### THE TASK
Copy, word for word, the lines of the entries below between the one with "D101: schottky (A" and the one with "Q103: none -> PNP (B N_27, C N_32, E +3V3)", inclusive, and leave out everything else.

### INFORMATION SHOWN
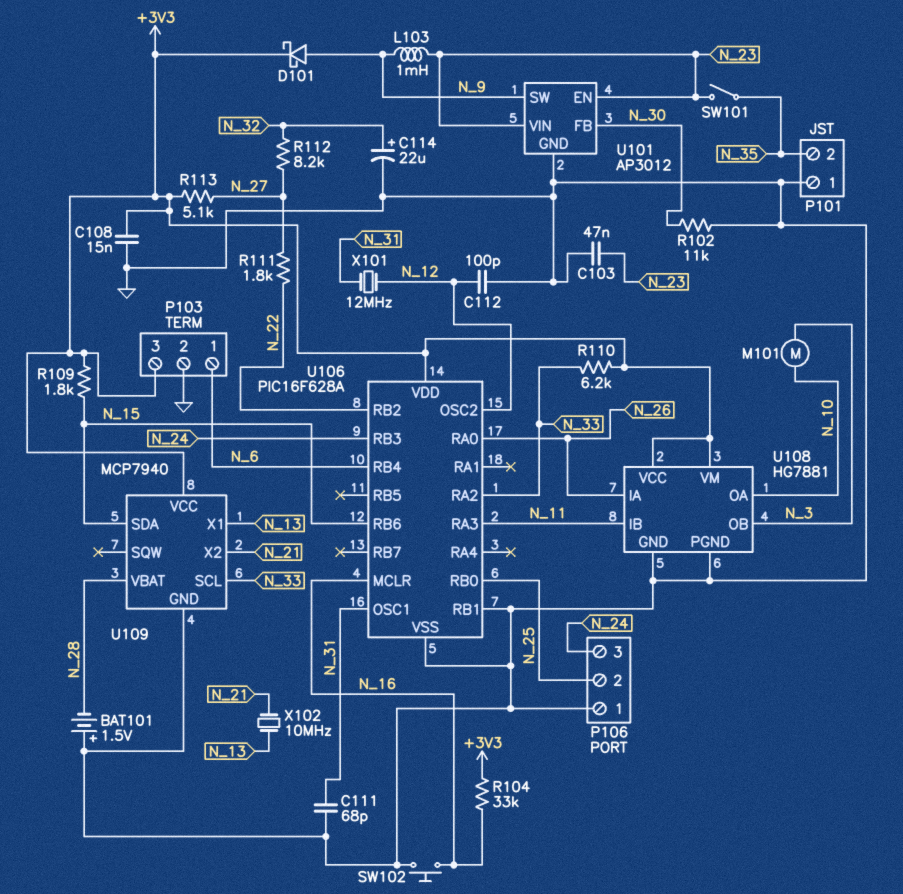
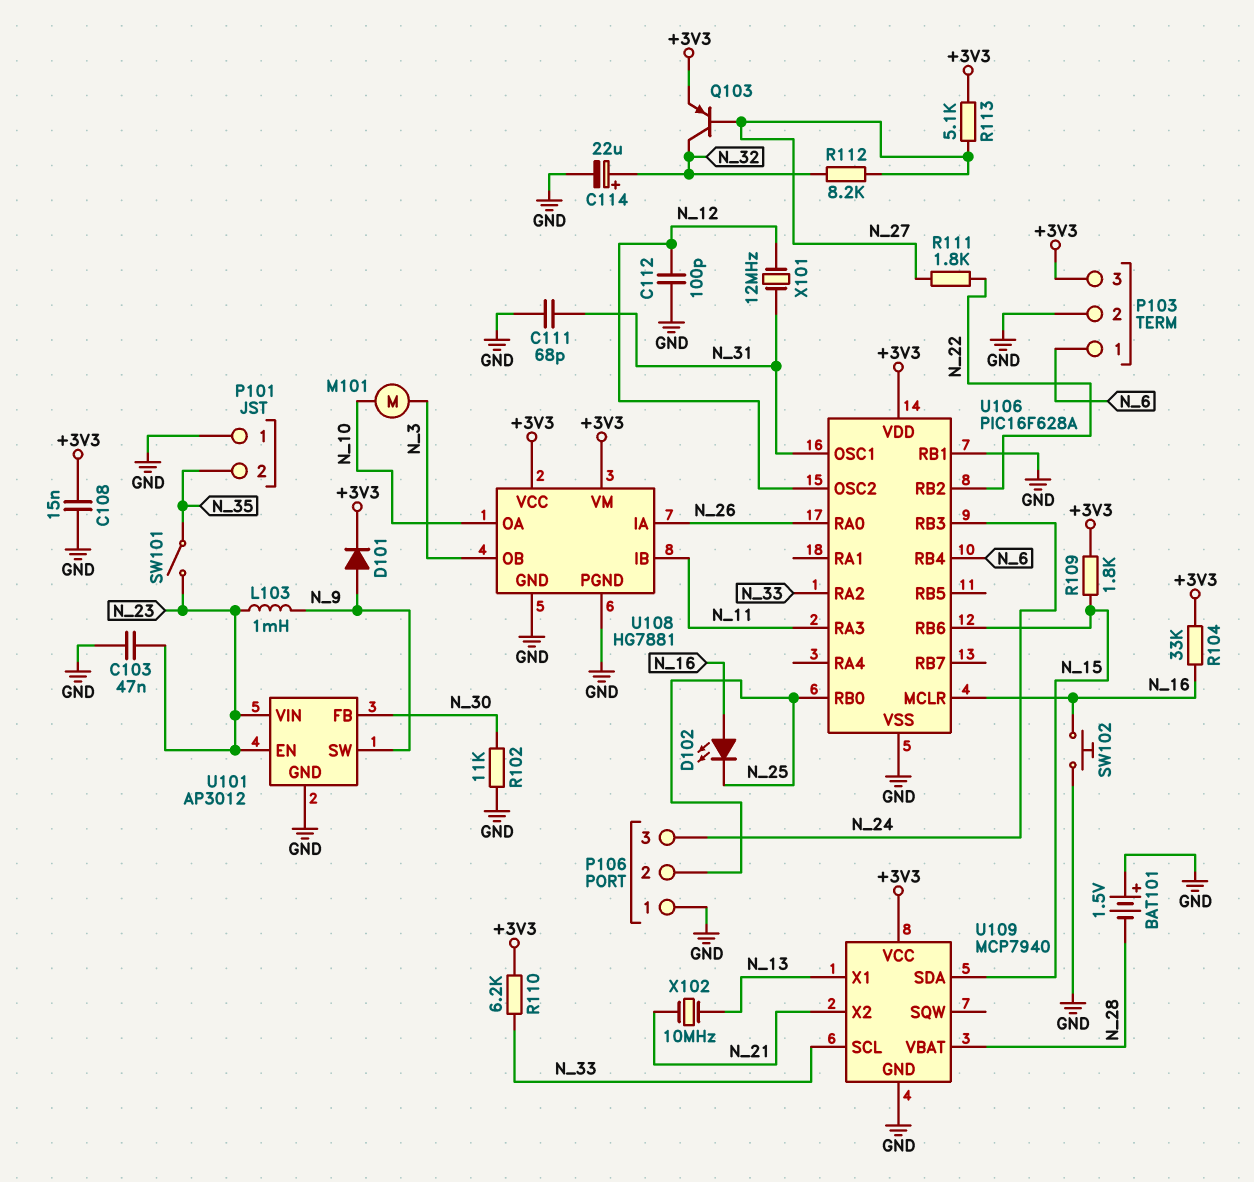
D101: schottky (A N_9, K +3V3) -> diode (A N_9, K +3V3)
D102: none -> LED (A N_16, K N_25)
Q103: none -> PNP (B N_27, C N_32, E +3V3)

--

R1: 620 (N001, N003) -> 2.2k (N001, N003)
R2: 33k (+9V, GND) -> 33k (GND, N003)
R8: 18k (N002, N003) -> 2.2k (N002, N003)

### RESULT
D101: schottky (A N_9, K +3V3) -> diode (A N_9, K +3V3)
D102: none -> LED (A N_16, K N_25)
Q103: none -> PNP (B N_27, C N_32, E +3V3)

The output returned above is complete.